→ TASK ITEM: All of the records that follow need to be copied word for word, without the pictures.

(Stored data entries)
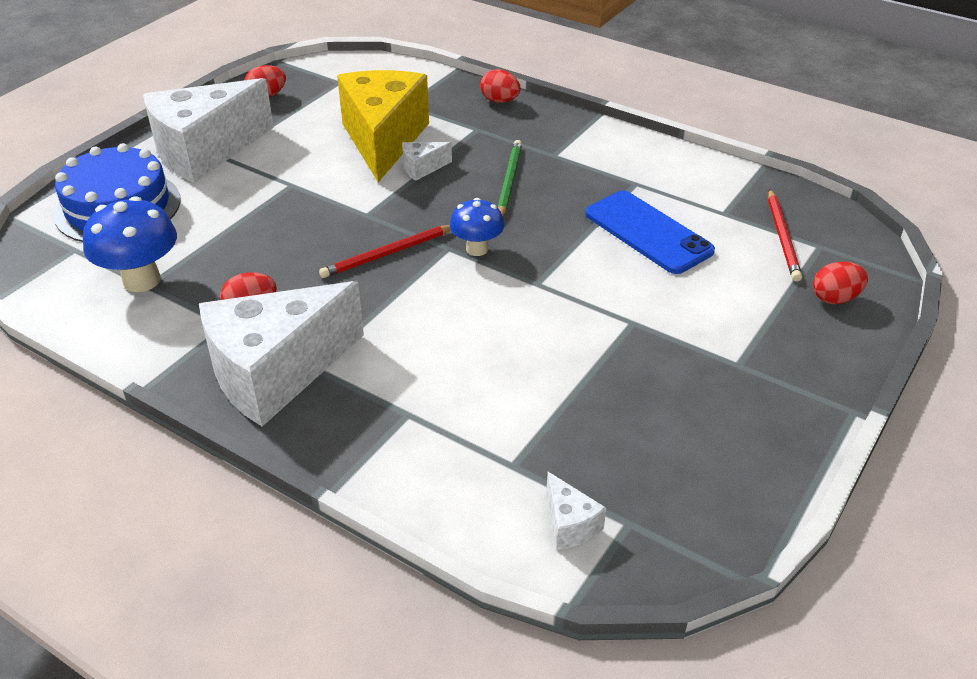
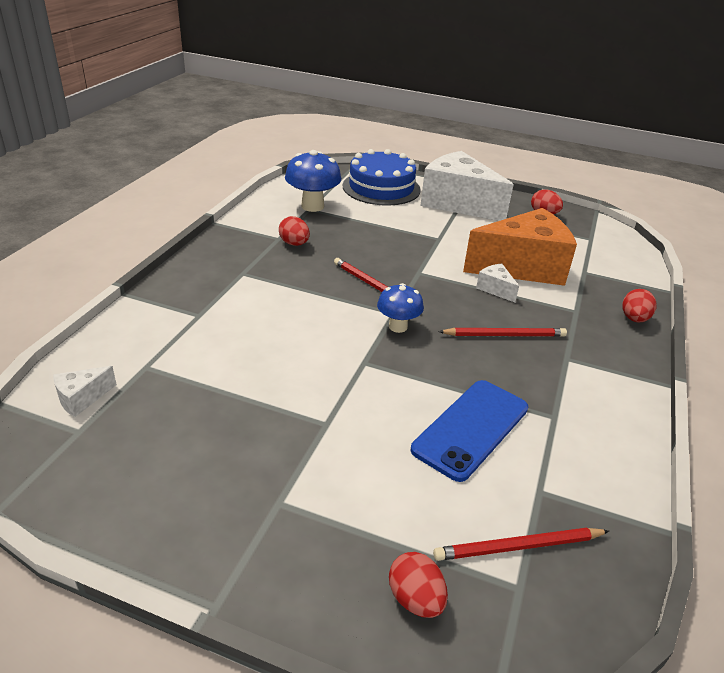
camera: 75 degrees right, 5 degrees down
(276, 373) = (234, 261): white cheese -> none
(383, 140) = (523, 267): yellow cheese -> orange cheese
(509, 182) = (504, 335): green pencil -> red pencil

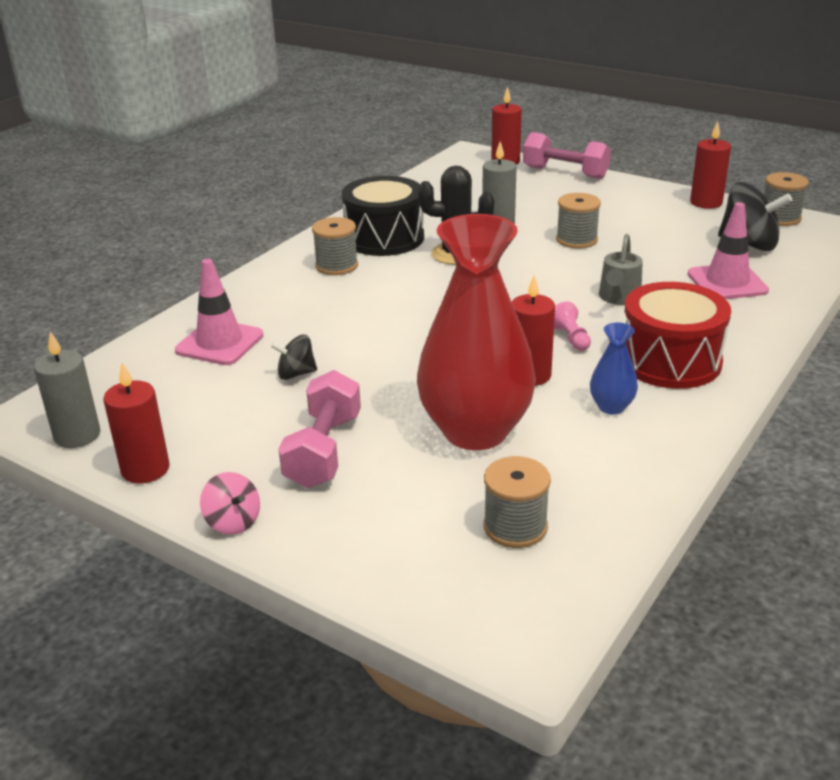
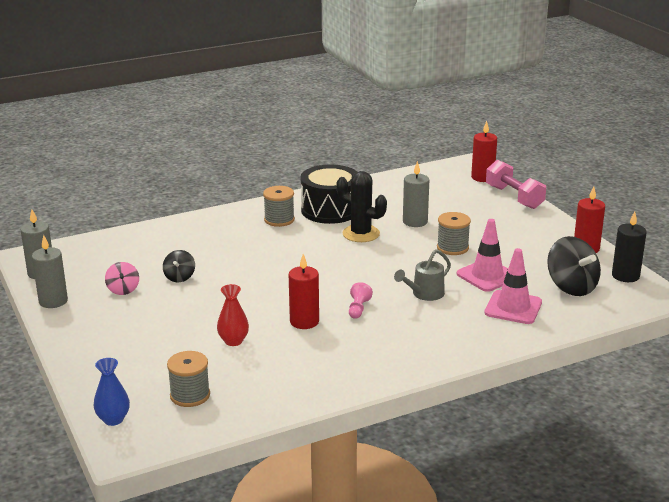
camera: 30 degrees right, 5 degrees down
(145, 469) = (53, 301): red candle -> grey candle
(219, 343) = (161, 246): pink traffic cone -> pink traffic cone (487, 276)
(233, 522) = (64, 341): pink spinning top -> pink spinning top (123, 290)
(296, 374) = (179, 277): black spinning top -> black spinning top turned 105 degrees counterclockwise
(324, 451) = (145, 323): pink dumbbell -> none
(475, 431) = (233, 341): red vase -> red vase, size x0.42
(611, 407) = (326, 355): blue vase -> blue vase (113, 419)
(670, 361) = (400, 343): red drum -> none
(780, 218) = (625, 276): grey spool -> black candle

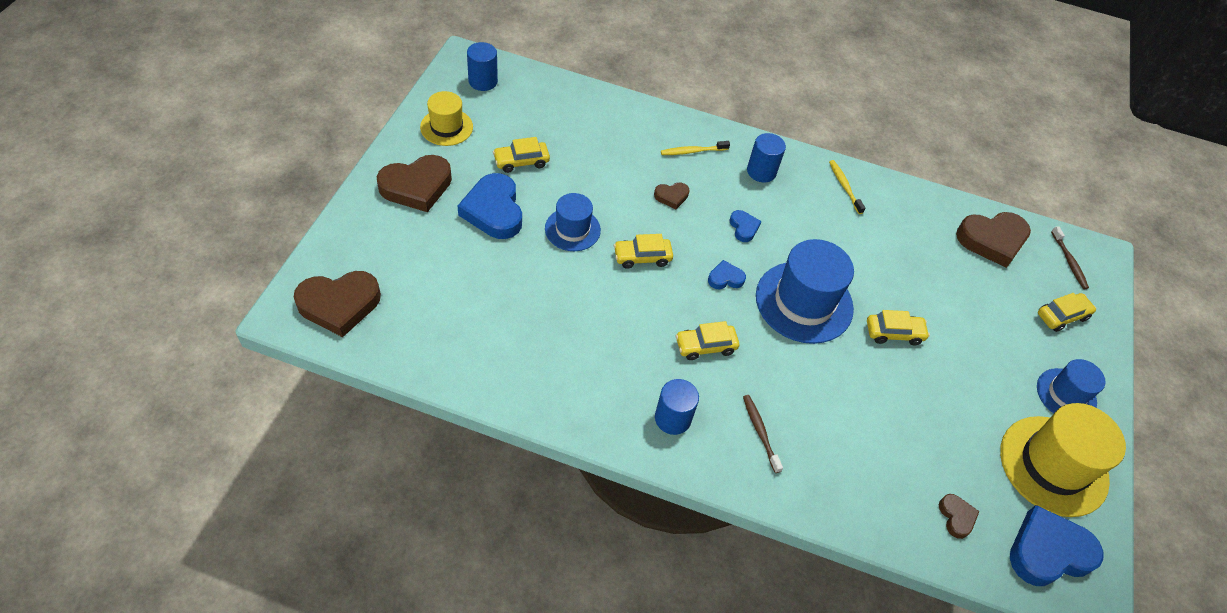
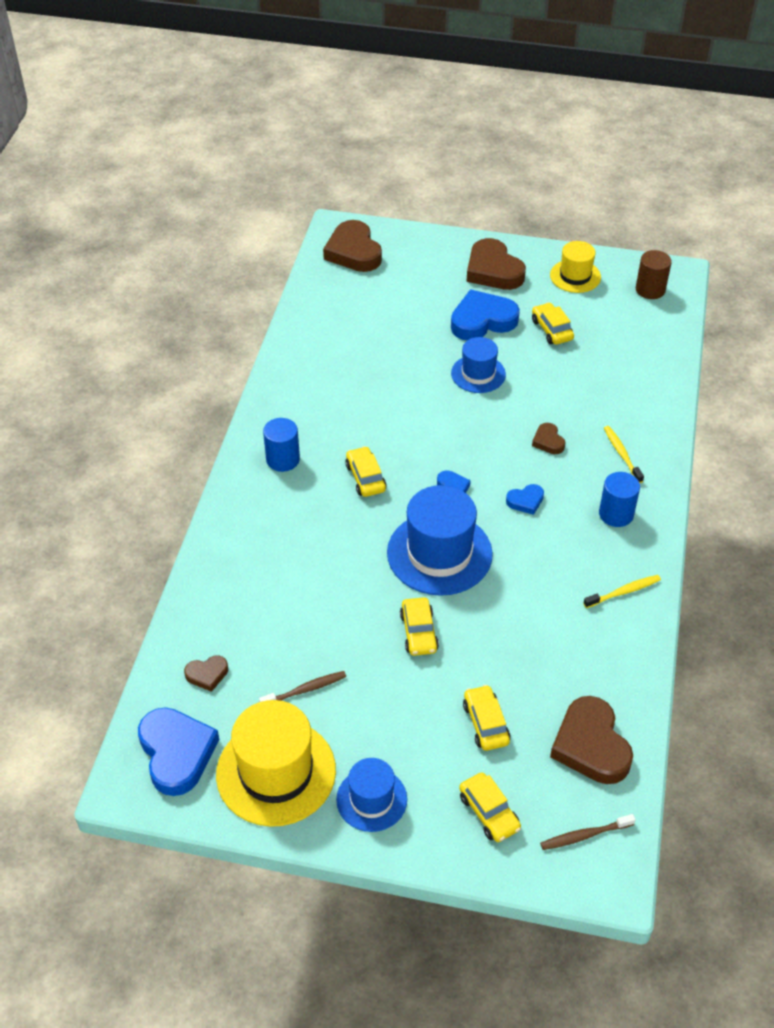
camera: 90 degrees right, 5 degrees down
(483, 81) = (650, 289): blue cylinder -> brown cylinder
(642, 257) = (460, 425): yellow car -> yellow car (486, 723)
(760, 432) = (278, 521): brown toothbrush -> brown toothbrush (305, 690)

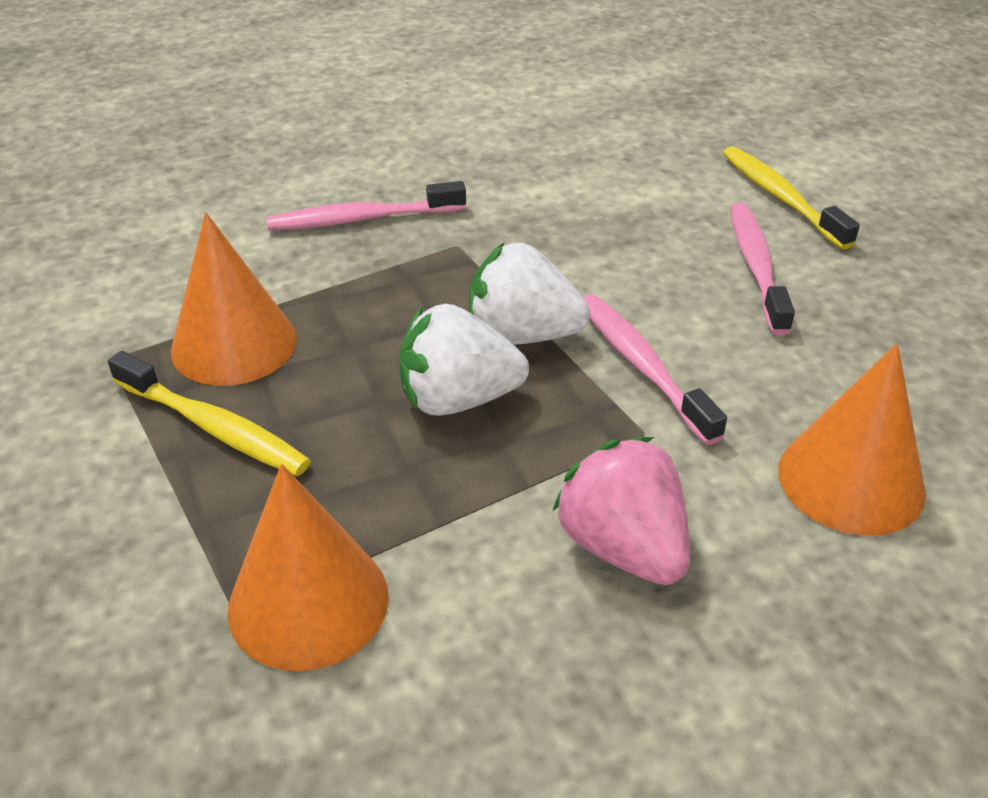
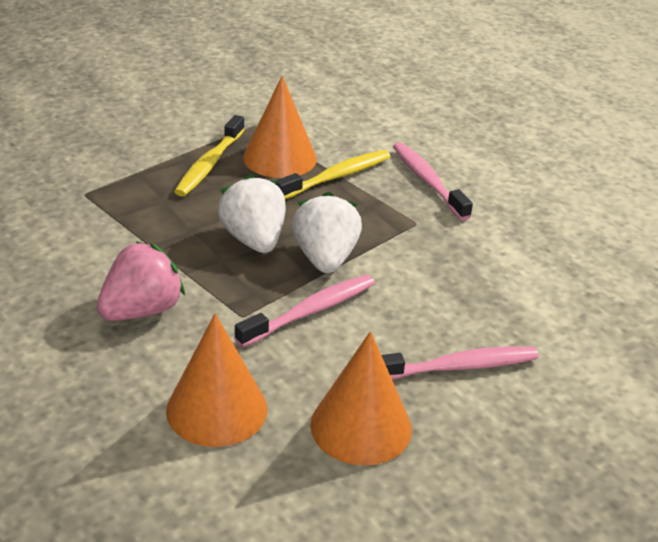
camera: 75 degrees right, 5 degrees down
(308, 602) = (92, 212): orange cone -> orange cone (361, 427)
(780, 197) = (575, 383): yellow toothbrush -> yellow toothbrush (336, 177)

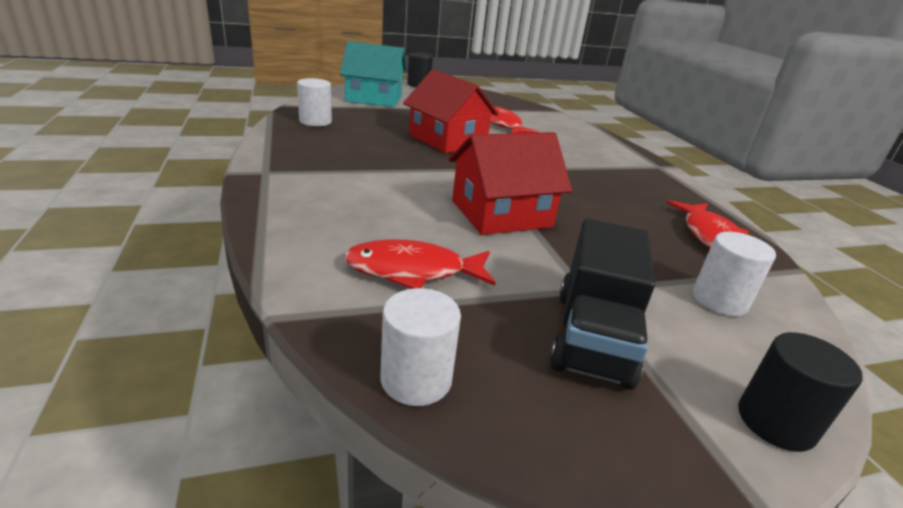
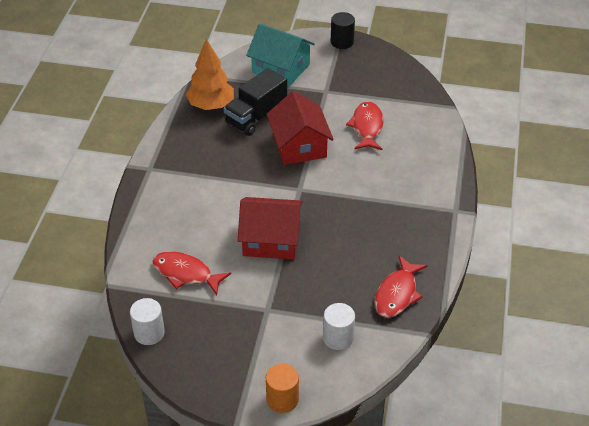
camera: 30 degrees right, 15 degrees up
(315, 121) = (211, 105): white cylinder -> orange tree
(592, 336) = (243, 337): black truck -> black truck (256, 117)
(775, 422) = (282, 399): black cylinder -> orange cylinder

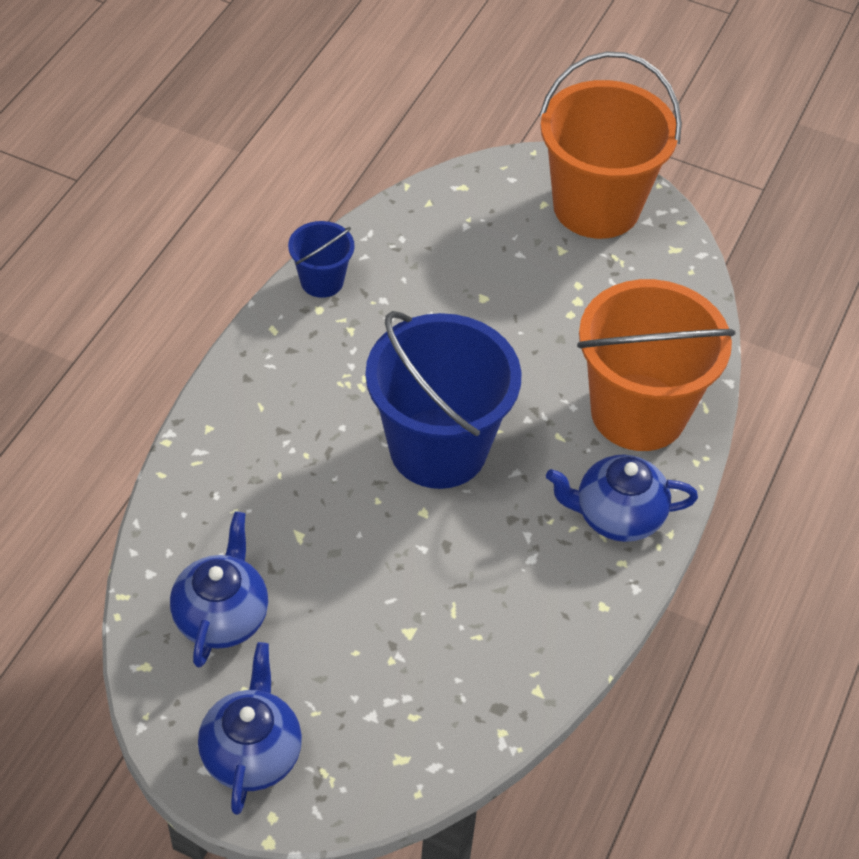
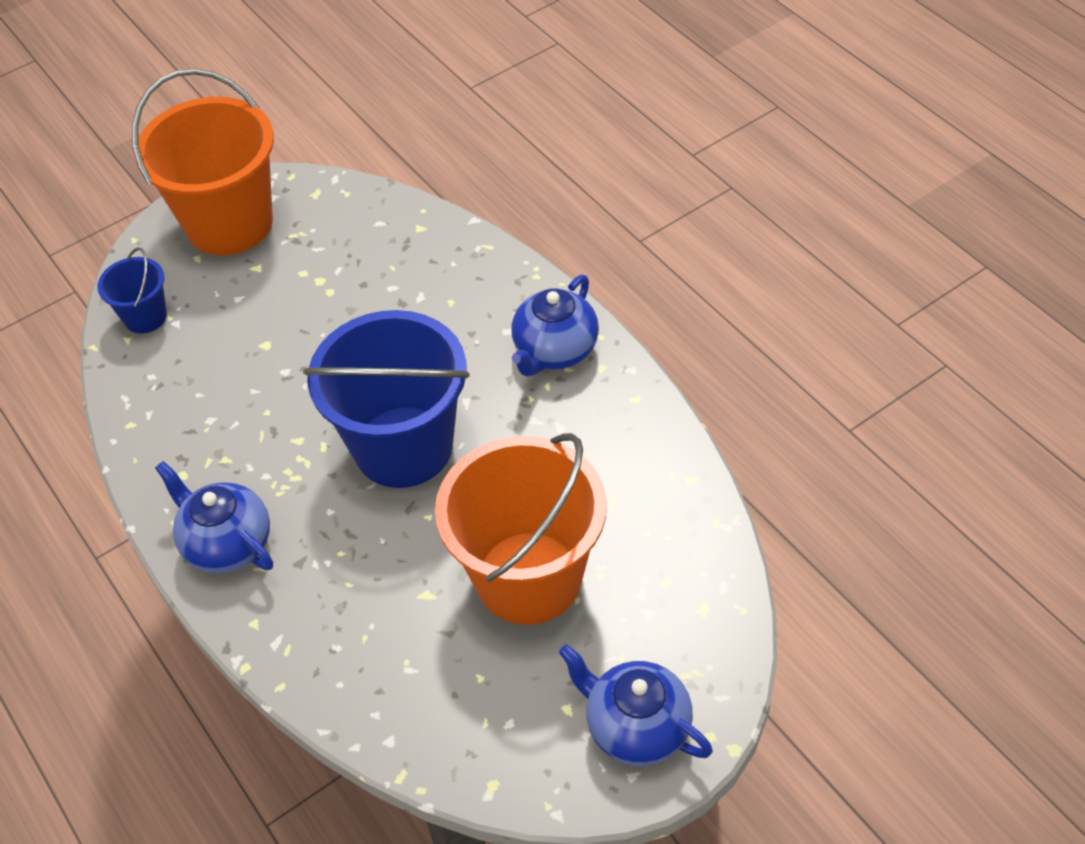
camera: 55 degrees left, 0 degrees up
(222, 616) = (476, 695): blue teapot -> blue teapot (227, 543)
(322, 281) = (151, 459): blue bucket -> blue bucket (145, 317)
(638, 412) = (462, 291): orange bucket -> orange bucket (529, 577)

→ WRITTEN RESPONSE:
camera: 75 degrees right, 5 degrees down
(276, 373) = (234, 261): white cheese -> none
(383, 140) = (523, 267): yellow cheese -> orange cheese
(509, 182) = (504, 335): green pencil -> red pencil

camera: 30 degrees right, 5 degrees down
(145, 469) = (53, 301): red candle -> grey candle
(219, 343) = (161, 246): pink traffic cone -> pink traffic cone (487, 276)
(233, 522) = (64, 341): pink spinning top -> pink spinning top (123, 290)
(296, 374) = (179, 277): black spinning top -> black spinning top turned 105 degrees counterclockwise
(324, 451) = (145, 323): pink dumbbell -> none
(475, 431) = (233, 341): red vase -> red vase, size x0.42
(611, 407) = (326, 355): blue vase -> blue vase (113, 419)
(670, 361) = (400, 343): red drum -> none
(780, 218) = (625, 276): grey spool -> black candle

camera: 90 degrees right, 5 degrees down
(483, 81) = (650, 289): blue cylinder -> brown cylinder
(642, 257) = (460, 425): yellow car -> yellow car (486, 723)
(760, 432) = (278, 521): brown toothbrush -> brown toothbrush (305, 690)

camera: 75 degrees right, 5 degrees down
(308, 602) = (92, 212): orange cone -> orange cone (361, 427)
(780, 197) = (575, 383): yellow toothbrush -> yellow toothbrush (336, 177)

camera: 30 degrees right, 15 degrees up
(315, 121) = (211, 105): white cylinder -> orange tree
(592, 336) = (243, 337): black truck -> black truck (256, 117)
(775, 422) = (282, 399): black cylinder -> orange cylinder

camera: 55 degrees left, 0 degrees up
(222, 616) = (476, 695): blue teapot -> blue teapot (227, 543)
(322, 281) = (151, 459): blue bucket -> blue bucket (145, 317)
(638, 412) = (462, 291): orange bucket -> orange bucket (529, 577)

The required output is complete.